* [WHAT IS EXPECTED]: This exercise calls for every line of the listing below that contains the word "image".

* [AVAILABLE DATA]:
• • •
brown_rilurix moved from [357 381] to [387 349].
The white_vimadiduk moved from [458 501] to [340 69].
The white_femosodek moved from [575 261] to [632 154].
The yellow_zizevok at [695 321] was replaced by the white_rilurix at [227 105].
• • •
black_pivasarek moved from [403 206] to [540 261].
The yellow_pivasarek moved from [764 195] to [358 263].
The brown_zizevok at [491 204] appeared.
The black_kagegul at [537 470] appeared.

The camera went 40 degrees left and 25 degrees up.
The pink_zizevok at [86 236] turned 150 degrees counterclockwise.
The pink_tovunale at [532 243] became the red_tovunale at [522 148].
• • •
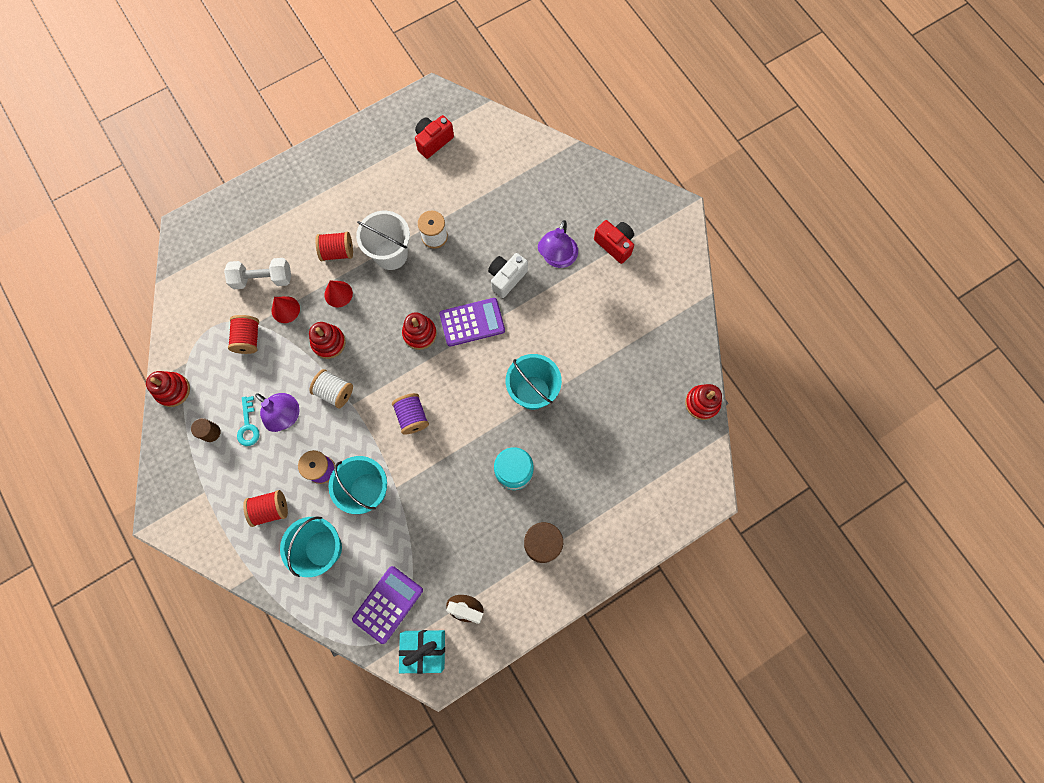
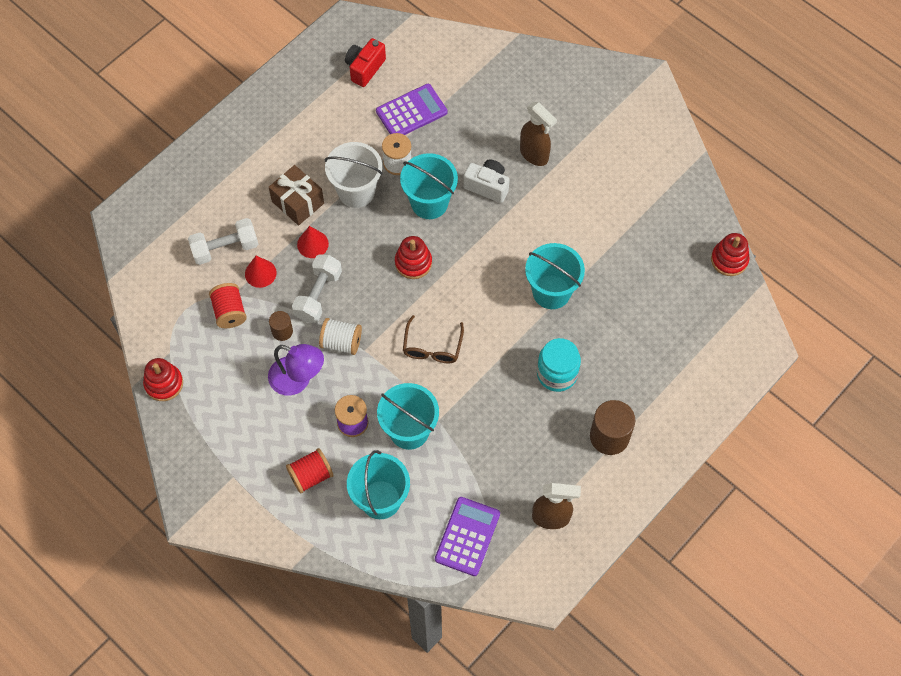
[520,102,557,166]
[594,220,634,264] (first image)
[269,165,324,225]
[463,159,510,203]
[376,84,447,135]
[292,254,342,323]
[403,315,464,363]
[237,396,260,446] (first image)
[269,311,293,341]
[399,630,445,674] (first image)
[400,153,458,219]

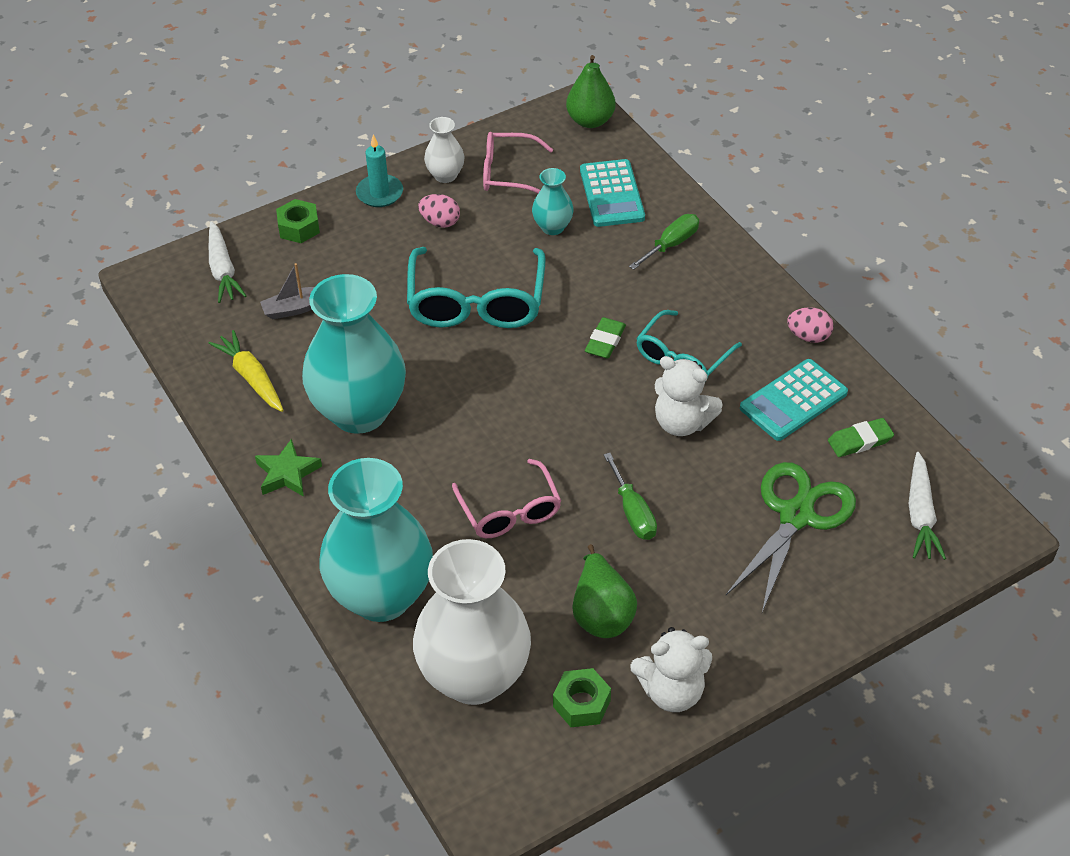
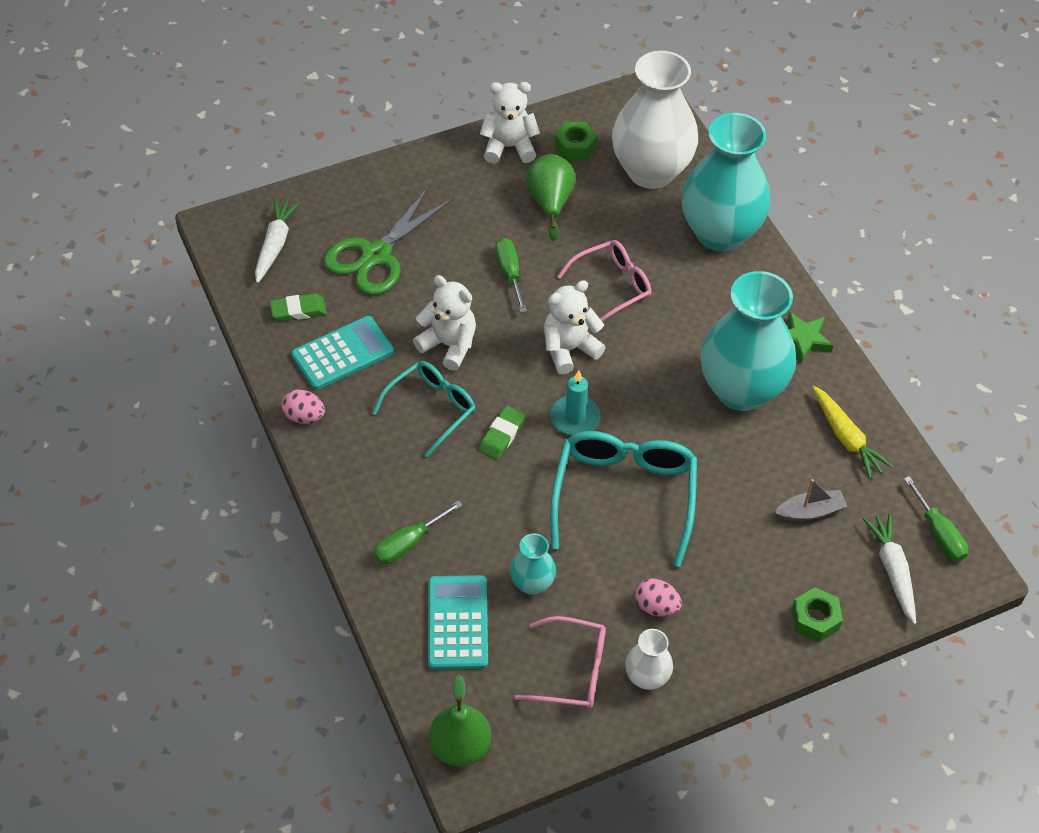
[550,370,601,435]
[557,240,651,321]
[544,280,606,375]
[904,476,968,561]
• • •
* [ANSWER BELOW]:
[594,220,634,264] (first image)
[237,396,260,446] (first image)
[399,630,445,674] (first image)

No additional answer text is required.